Dataset items:
────────────────
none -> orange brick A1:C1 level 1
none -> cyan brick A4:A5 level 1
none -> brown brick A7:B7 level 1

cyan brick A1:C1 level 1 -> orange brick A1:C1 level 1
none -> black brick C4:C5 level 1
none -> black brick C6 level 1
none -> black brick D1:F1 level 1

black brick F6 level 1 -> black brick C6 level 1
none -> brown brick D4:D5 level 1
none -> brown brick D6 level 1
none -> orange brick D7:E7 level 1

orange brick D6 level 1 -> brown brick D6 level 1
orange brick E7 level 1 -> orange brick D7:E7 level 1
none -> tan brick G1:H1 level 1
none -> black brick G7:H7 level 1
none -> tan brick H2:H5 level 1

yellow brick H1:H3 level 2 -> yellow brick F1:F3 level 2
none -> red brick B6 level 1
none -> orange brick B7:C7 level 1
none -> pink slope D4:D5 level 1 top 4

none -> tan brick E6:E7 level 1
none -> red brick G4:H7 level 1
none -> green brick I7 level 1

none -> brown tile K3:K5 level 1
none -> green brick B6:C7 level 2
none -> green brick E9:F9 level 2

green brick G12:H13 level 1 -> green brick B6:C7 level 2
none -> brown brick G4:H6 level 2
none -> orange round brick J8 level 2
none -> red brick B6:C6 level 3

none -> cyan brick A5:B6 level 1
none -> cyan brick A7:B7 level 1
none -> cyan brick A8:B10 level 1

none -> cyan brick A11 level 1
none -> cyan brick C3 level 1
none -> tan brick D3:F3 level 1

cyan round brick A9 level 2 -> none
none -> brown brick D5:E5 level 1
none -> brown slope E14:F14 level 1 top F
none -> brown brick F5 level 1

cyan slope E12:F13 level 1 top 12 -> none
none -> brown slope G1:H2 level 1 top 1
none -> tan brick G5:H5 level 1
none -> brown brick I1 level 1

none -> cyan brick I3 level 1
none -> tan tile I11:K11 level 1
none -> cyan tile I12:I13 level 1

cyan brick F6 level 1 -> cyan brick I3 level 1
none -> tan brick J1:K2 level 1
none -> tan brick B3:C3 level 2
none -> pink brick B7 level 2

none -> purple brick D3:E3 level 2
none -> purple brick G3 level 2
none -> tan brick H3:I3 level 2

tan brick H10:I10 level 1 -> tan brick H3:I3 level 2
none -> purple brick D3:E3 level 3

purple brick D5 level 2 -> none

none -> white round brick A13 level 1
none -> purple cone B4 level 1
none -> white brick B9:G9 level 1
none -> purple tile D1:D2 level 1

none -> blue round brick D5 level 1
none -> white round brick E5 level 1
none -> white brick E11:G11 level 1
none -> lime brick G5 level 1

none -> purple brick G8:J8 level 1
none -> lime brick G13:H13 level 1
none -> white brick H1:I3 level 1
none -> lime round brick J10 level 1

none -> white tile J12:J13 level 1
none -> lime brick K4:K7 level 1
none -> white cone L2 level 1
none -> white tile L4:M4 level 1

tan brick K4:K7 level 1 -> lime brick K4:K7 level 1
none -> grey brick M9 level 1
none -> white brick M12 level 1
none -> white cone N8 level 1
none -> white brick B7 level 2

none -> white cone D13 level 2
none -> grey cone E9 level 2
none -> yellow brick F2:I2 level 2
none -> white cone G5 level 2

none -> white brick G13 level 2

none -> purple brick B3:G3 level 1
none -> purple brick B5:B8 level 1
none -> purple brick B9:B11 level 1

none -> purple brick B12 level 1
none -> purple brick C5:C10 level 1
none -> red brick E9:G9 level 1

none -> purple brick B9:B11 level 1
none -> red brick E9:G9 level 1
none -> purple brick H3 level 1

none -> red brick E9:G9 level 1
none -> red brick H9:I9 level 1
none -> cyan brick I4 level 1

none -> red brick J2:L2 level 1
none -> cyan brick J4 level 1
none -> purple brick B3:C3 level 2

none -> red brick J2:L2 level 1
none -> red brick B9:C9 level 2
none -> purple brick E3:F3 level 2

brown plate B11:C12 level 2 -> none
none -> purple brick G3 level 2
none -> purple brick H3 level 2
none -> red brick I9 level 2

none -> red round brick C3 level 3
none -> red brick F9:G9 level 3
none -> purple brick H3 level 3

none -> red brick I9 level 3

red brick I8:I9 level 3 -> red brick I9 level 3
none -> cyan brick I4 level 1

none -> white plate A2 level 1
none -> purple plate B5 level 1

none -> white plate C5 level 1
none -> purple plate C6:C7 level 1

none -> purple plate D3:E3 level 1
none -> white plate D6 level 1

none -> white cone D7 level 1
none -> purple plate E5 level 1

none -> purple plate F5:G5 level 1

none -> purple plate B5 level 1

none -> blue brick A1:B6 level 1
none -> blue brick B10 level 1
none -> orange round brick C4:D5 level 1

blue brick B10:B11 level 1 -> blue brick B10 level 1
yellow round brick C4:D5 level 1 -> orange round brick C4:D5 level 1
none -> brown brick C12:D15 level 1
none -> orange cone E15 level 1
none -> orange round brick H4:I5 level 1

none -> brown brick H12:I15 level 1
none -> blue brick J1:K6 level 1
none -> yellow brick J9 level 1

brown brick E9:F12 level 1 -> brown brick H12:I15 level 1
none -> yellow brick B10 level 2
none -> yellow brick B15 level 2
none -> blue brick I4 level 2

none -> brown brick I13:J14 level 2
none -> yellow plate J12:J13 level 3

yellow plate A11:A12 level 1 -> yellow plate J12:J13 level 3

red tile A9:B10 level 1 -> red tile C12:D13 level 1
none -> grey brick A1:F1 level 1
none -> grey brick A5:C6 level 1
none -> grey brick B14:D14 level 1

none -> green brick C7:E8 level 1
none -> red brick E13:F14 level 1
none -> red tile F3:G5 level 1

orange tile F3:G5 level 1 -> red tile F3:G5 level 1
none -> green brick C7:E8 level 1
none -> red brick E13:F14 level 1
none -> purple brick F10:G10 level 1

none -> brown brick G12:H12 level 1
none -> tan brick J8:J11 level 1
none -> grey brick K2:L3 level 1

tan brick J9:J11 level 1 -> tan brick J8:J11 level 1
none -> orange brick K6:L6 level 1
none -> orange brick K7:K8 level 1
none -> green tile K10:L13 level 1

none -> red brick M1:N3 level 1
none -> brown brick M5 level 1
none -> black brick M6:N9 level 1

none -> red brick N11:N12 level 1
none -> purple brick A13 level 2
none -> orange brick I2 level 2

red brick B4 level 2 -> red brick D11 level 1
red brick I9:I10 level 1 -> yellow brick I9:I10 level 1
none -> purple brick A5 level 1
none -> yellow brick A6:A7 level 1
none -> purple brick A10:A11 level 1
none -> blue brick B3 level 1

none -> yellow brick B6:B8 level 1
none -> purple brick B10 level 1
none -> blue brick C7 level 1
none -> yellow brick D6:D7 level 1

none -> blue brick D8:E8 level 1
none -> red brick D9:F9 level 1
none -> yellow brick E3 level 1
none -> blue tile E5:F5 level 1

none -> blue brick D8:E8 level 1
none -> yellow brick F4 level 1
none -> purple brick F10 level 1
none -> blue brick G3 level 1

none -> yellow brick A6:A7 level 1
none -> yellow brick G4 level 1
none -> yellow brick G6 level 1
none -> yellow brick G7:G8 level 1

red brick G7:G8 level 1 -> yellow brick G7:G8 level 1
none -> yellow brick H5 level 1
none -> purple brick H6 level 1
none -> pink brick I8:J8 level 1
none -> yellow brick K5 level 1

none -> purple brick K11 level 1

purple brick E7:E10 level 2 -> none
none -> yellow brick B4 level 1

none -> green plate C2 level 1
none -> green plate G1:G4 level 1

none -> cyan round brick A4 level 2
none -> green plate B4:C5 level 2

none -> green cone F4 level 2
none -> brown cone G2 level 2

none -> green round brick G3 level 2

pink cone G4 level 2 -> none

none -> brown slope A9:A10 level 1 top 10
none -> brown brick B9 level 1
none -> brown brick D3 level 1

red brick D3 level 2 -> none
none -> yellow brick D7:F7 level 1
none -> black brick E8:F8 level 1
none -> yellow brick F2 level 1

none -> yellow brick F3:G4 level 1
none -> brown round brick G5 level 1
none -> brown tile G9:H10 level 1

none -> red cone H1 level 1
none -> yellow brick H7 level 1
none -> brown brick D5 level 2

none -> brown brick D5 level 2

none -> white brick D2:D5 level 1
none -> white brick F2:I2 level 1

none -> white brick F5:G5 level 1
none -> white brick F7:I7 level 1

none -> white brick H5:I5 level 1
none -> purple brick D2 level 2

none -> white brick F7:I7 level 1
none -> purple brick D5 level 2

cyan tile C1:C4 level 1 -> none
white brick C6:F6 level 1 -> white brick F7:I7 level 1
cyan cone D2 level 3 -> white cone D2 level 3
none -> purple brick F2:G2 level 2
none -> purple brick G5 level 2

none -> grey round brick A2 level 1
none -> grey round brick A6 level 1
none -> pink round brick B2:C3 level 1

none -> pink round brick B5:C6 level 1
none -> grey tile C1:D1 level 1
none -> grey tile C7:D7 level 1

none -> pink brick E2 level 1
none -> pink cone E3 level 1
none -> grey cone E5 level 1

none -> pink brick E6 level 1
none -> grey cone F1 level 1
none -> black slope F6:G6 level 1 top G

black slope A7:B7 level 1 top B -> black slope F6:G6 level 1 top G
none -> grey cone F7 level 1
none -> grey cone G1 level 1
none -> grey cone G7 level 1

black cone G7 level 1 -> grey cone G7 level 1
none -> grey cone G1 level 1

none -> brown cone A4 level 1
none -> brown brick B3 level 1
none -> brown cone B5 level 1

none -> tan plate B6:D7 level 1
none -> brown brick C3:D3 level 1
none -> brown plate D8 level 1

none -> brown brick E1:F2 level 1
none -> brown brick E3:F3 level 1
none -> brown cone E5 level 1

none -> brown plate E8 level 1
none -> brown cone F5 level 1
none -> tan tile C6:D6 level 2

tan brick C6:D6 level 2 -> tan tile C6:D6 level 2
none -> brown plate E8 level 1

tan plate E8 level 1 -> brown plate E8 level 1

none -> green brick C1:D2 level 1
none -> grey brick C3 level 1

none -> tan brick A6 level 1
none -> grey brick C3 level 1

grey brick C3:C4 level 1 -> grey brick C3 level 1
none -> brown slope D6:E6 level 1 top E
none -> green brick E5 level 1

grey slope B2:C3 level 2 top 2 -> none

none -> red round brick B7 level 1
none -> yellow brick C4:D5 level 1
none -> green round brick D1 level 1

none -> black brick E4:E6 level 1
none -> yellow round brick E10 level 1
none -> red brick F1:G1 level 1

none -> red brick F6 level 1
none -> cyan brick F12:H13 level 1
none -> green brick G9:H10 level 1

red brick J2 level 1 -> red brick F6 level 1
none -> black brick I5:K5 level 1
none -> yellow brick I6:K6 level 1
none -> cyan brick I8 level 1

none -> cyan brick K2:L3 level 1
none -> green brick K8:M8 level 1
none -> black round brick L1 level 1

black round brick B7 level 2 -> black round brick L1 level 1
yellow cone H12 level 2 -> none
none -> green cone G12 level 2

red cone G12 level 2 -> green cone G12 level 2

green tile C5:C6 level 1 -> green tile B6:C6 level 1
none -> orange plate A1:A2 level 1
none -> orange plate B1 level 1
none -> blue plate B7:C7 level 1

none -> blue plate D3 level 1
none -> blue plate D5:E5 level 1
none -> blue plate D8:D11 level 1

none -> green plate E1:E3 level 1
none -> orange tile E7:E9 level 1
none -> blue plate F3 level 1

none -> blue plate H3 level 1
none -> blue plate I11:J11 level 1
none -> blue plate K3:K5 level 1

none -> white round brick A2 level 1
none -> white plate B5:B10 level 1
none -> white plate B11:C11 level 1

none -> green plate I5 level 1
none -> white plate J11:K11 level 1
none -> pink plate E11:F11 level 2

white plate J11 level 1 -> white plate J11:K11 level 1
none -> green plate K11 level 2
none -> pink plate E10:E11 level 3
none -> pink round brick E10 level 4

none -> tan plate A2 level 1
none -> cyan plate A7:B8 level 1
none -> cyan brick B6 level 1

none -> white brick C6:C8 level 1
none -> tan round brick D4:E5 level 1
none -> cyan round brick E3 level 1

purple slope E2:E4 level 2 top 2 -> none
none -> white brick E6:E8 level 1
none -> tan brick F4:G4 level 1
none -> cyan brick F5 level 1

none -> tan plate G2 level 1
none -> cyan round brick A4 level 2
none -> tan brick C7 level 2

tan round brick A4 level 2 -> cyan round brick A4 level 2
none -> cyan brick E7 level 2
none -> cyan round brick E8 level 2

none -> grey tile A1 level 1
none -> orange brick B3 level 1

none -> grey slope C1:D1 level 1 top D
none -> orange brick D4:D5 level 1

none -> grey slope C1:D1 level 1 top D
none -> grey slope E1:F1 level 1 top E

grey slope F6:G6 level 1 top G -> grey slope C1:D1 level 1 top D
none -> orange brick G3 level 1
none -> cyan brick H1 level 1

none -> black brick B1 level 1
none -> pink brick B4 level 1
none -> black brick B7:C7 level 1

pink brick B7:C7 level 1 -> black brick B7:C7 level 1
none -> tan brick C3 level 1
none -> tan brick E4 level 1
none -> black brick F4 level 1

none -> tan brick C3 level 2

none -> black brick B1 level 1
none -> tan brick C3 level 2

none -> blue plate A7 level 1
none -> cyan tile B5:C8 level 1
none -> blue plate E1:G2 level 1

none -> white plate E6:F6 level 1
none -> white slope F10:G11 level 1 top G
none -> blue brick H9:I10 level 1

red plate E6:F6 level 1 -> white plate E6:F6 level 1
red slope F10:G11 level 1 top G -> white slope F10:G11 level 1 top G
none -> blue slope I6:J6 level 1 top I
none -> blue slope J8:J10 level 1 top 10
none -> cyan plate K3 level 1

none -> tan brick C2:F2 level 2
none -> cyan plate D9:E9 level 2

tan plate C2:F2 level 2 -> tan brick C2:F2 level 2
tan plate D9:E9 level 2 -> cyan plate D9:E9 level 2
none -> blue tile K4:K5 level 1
────────────────
▶ _HOW TO COMPLETE THIS TASK_
Give back precisely the lines above that start at the line containing "none -> orange plate B1 level 1" and end at the line containing "none -> blue plate H3 level 1", inclusive. No other lines belong in the output.

▶ _TASK RESPONSE_
none -> orange plate B1 level 1
none -> blue plate B7:C7 level 1

none -> blue plate D3 level 1
none -> blue plate D5:E5 level 1
none -> blue plate D8:D11 level 1

none -> green plate E1:E3 level 1
none -> orange tile E7:E9 level 1
none -> blue plate F3 level 1

none -> blue plate H3 level 1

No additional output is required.